**What needs to be done:** Every line from the beginning of the data through the line containing "zeravufik (orange) (no. 1 from left)" should be reproduced exactly, and no further lines should be output.

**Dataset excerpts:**
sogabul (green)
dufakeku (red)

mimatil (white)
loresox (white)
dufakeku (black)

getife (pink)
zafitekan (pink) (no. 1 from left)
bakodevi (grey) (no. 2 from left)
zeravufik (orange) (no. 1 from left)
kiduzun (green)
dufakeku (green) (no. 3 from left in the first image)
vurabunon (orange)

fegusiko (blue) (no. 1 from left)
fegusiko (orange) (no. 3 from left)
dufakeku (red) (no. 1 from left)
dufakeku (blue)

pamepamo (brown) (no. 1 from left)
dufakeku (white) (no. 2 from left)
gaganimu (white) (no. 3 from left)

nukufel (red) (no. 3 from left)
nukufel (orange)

**Reply to the exercise:**
sogabul (green)
dufakeku (red)

mimatil (white)
loresox (white)
dufakeku (black)

getife (pink)
zafitekan (pink) (no. 1 from left)
bakodevi (grey) (no. 2 from left)
zeravufik (orange) (no. 1 from left)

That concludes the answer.